Data to examine ▸
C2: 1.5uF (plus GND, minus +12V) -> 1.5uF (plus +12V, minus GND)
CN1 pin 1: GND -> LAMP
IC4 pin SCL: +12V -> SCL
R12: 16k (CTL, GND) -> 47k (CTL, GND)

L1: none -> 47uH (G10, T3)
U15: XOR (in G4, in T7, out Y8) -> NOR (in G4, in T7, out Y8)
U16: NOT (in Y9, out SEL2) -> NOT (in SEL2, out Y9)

Your task ▸
Repeat, character for character, the lines from the one that holds "L1: none -> 47uH (G10, T3)" to the final line of the material, inclusive, and no other lines.

Solved exercise ▸
L1: none -> 47uH (G10, T3)
U15: XOR (in G4, in T7, out Y8) -> NOR (in G4, in T7, out Y8)
U16: NOT (in Y9, out SEL2) -> NOT (in SEL2, out Y9)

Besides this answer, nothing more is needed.